== Exercise brief ==
Go through the material and copy each line that includes "turquoise".

== Records shown ==
◆ ◆ ◆ ◆ ◆
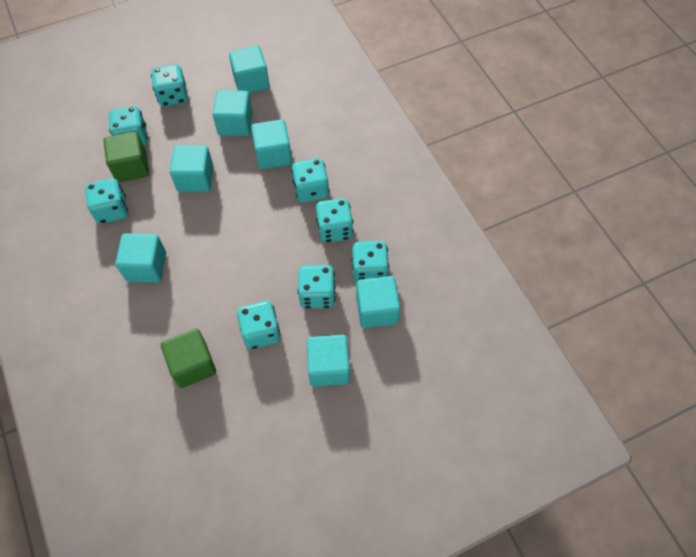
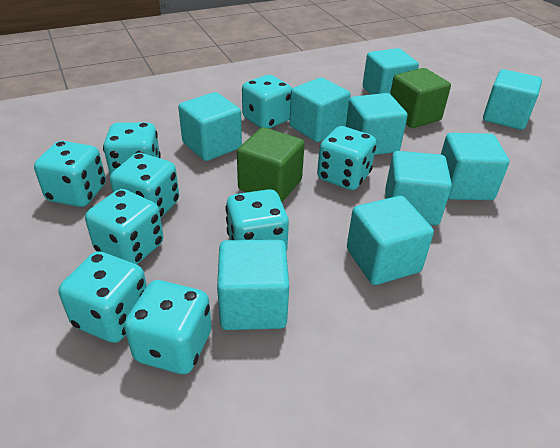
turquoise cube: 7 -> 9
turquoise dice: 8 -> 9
◆ ◆ ◆ ◆ ◆
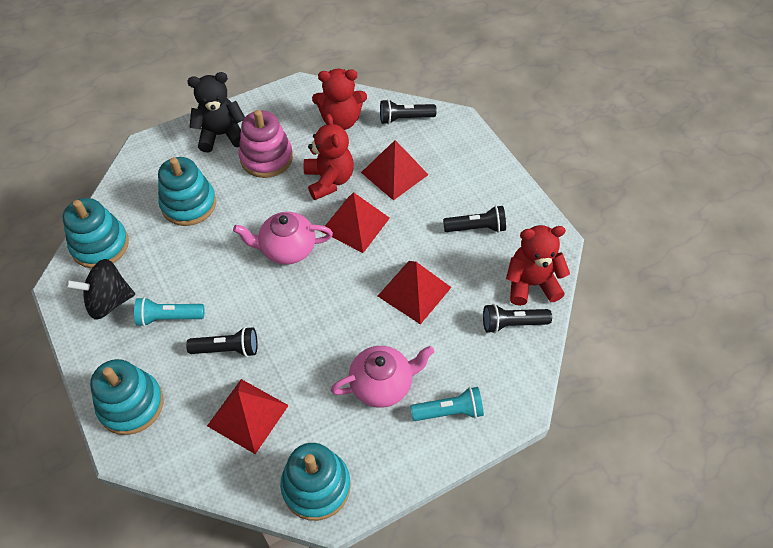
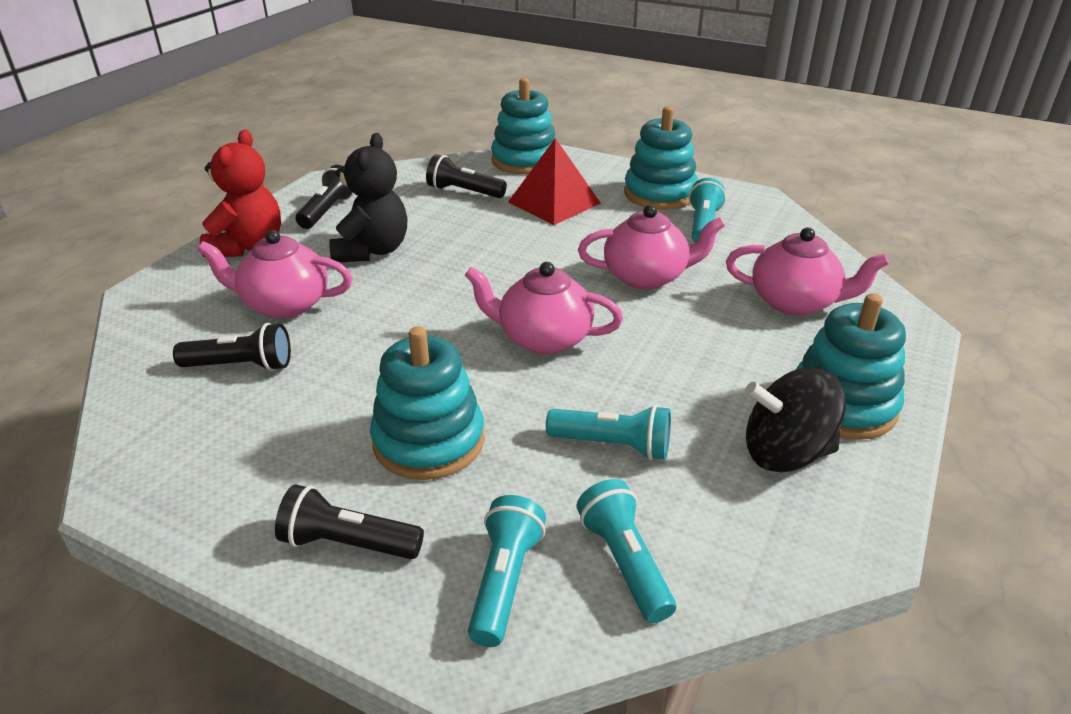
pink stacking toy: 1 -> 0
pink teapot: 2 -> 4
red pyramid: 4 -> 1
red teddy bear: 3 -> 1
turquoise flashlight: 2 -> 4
◆ ◆ ◆ ◆ ◆
== Written answer ==
turquoise cube: 7 -> 9
turquoise dice: 8 -> 9
turquoise flashlight: 2 -> 4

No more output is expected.